[Dataset items]
——

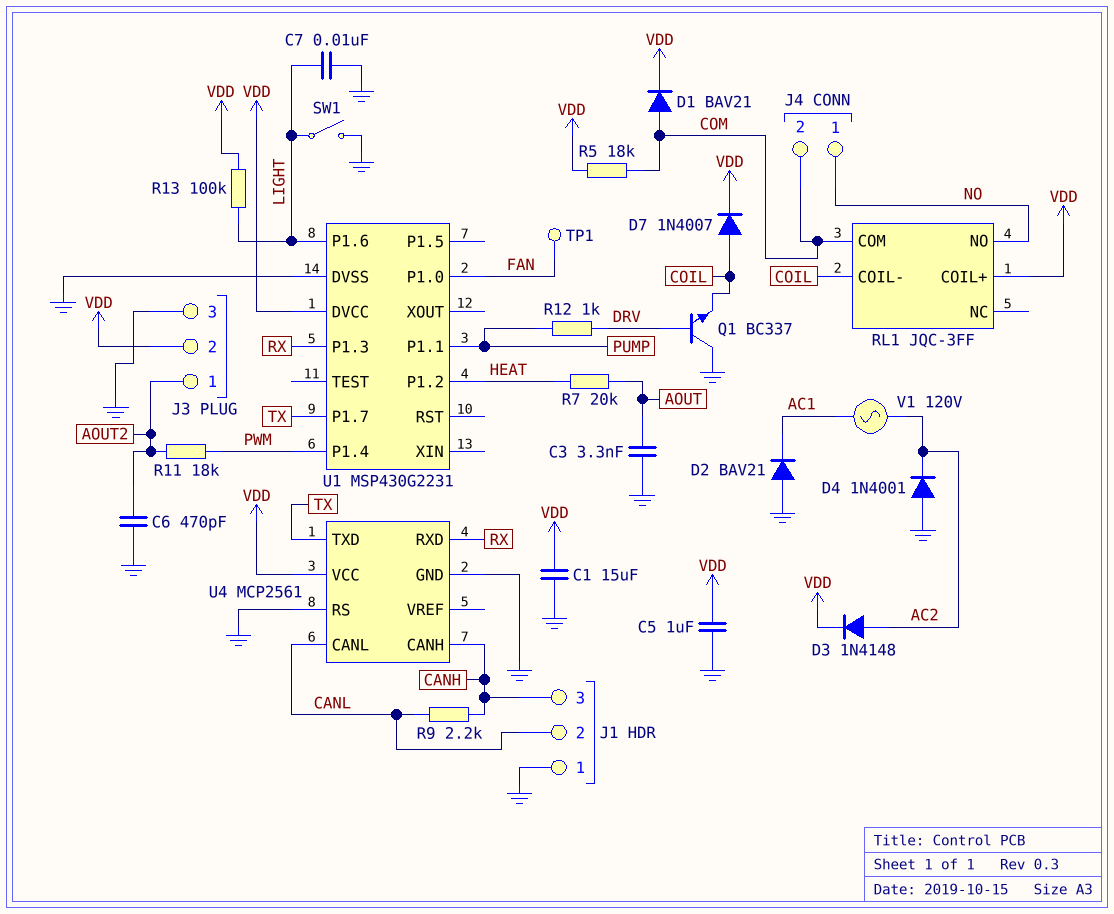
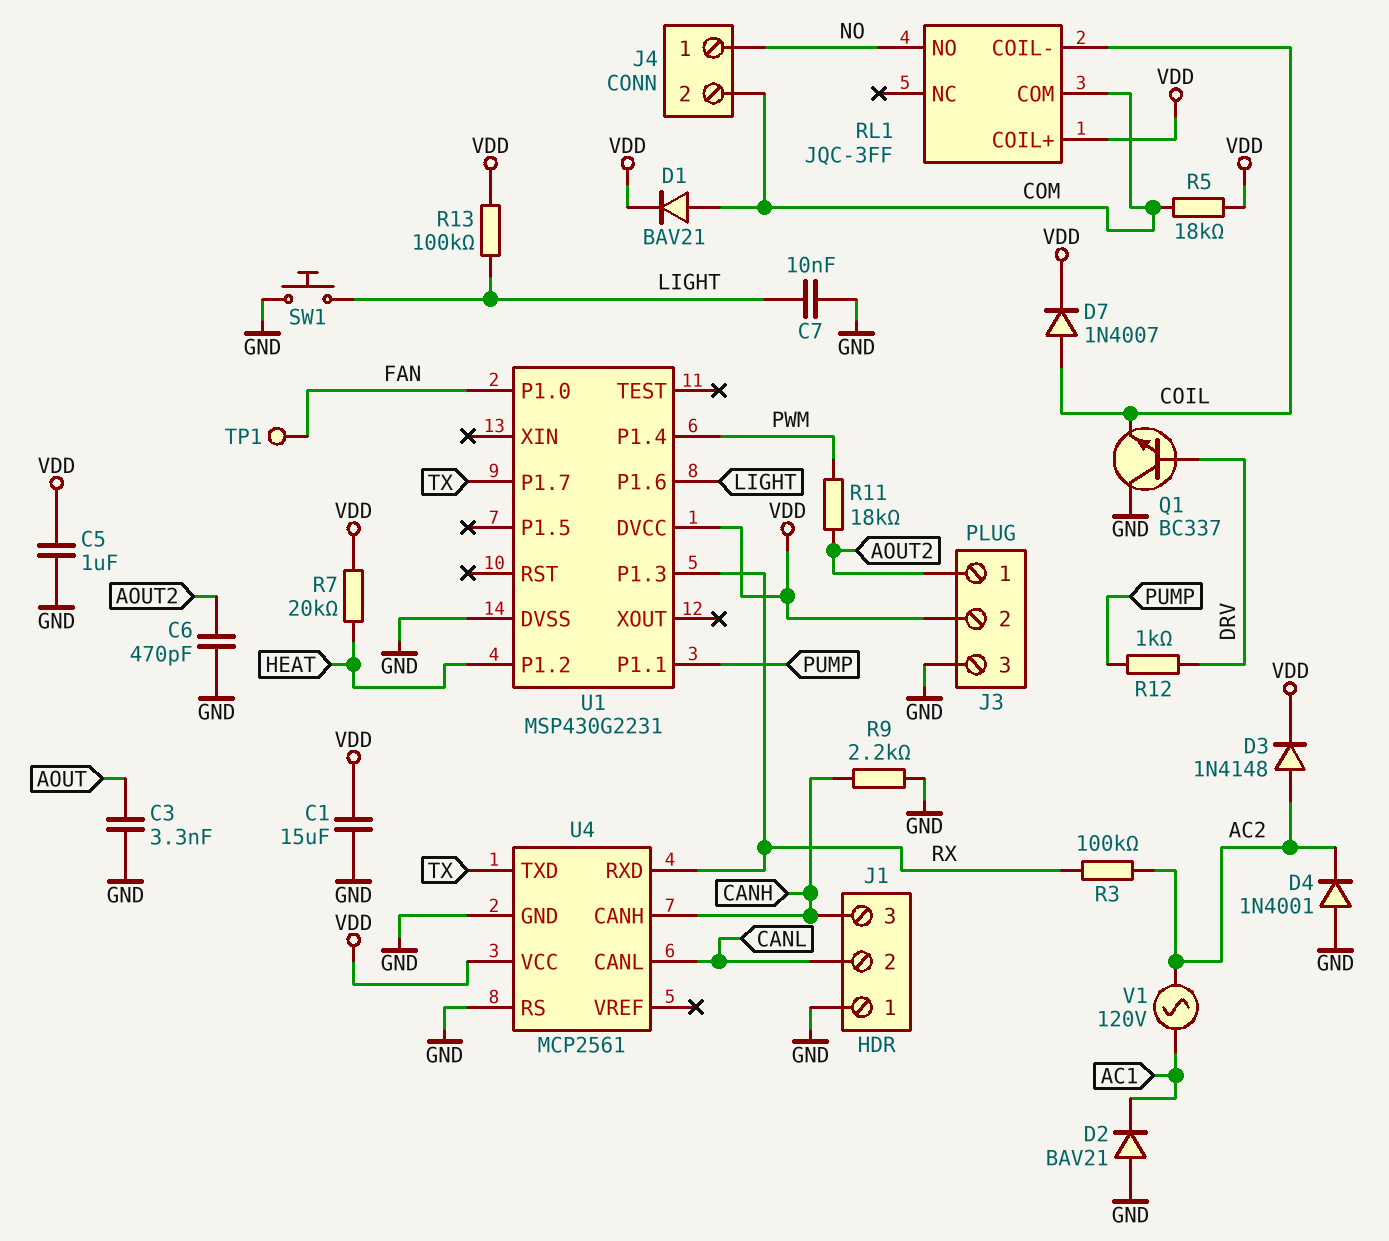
R3: none -> 100k (AC2, RX)
R7: 20k (AOUT, HEAT) -> 20k (HEAT, VDD)
R9: 2.2k (CANH, CANL) -> 2.2k (CANH, GND)
SW1: switch (GND, LIGHT) -> button (GND, LIGHT)

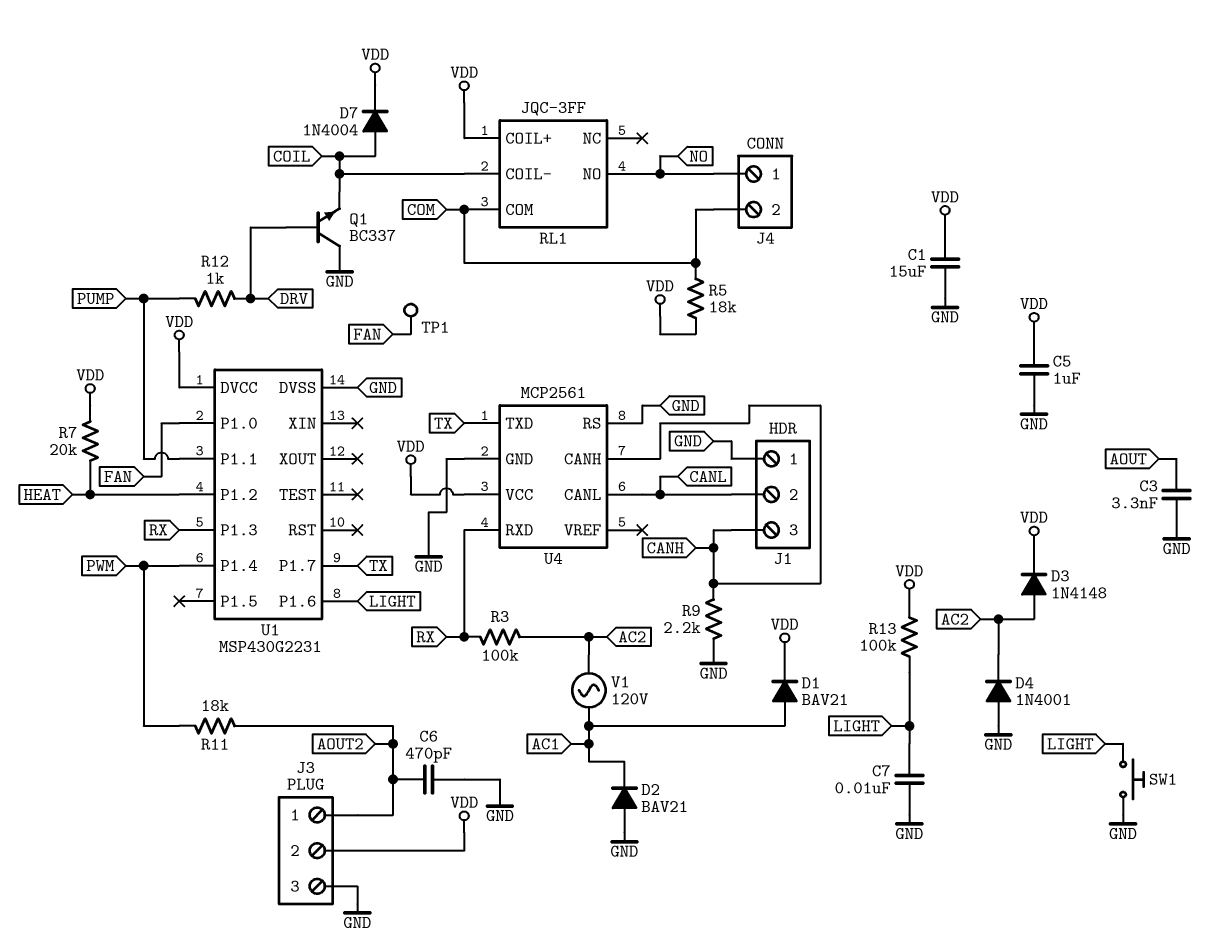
D1: diode BAV21 (A COM, K VDD) -> diode BAV21 (A AC1, K VDD)
D7: diode 1N4007 (A COIL, K VDD) -> diode 1N4004 (A COIL, K VDD)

——

REQUIRED WORK
Transcribe all records verbatim, no pictures.

COMPLETED EXERCISE
R3: none -> 100k (AC2, RX)
R7: 20k (AOUT, HEAT) -> 20k (HEAT, VDD)
R9: 2.2k (CANH, CANL) -> 2.2k (CANH, GND)
SW1: switch (GND, LIGHT) -> button (GND, LIGHT)

D1: diode BAV21 (A COM, K VDD) -> diode BAV21 (A AC1, K VDD)
D7: diode 1N4007 (A COIL, K VDD) -> diode 1N4004 (A COIL, K VDD)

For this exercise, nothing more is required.